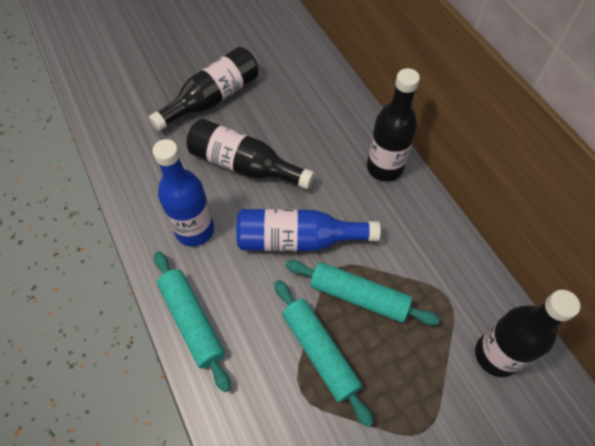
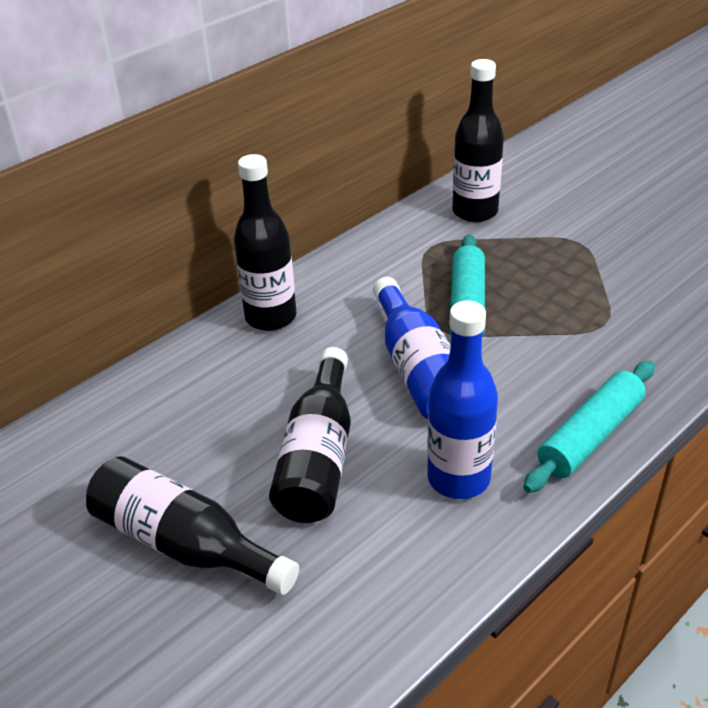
camera: 105 degrees left, 20 degrees down
(319, 352) = (552, 320): turquoise rolling pin -> none

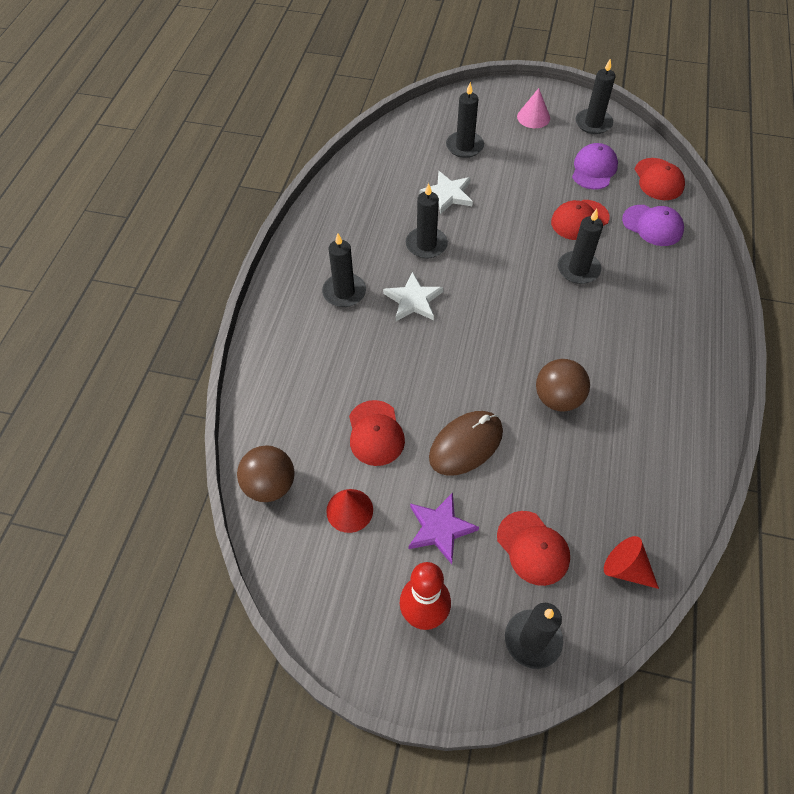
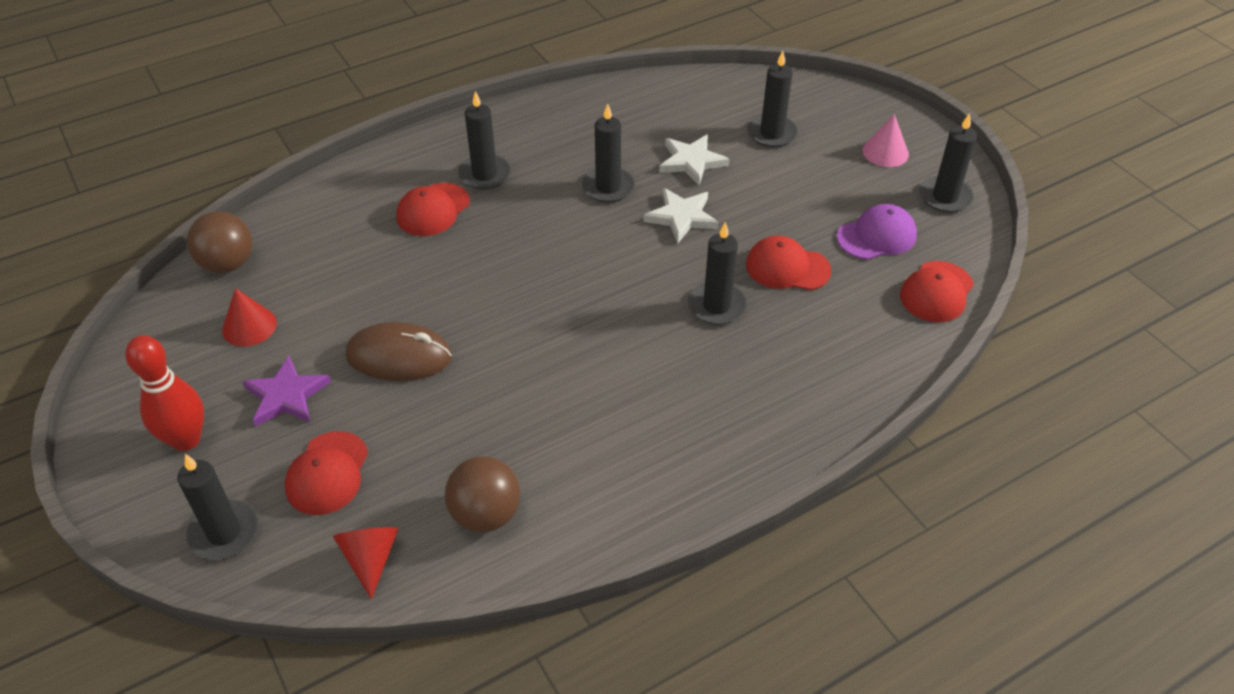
camera: 45 degrees right, 10 degrees down
(375, 433) = (348, 291): red cap -> red cap (433, 210)
(413, 300) = (529, 221): white star -> white star (682, 217)
(558, 398) = (527, 388): brown ball -> brown ball (485, 514)
(652, 225) = (859, 326): purple cap -> none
####
### Exercise aim
Set down word for word every line from the line containing "(319, 352) = (552, 320): turquoise" through the last line of the entries, and nothing more; no pictures.

### Expected output
(319, 352) = (552, 320): turquoise rolling pin -> none

camera: 45 degrees right, 10 degrees down
(375, 433) = (348, 291): red cap -> red cap (433, 210)
(413, 300) = (529, 221): white star -> white star (682, 217)
(558, 398) = (527, 388): brown ball -> brown ball (485, 514)
(652, 225) = (859, 326): purple cap -> none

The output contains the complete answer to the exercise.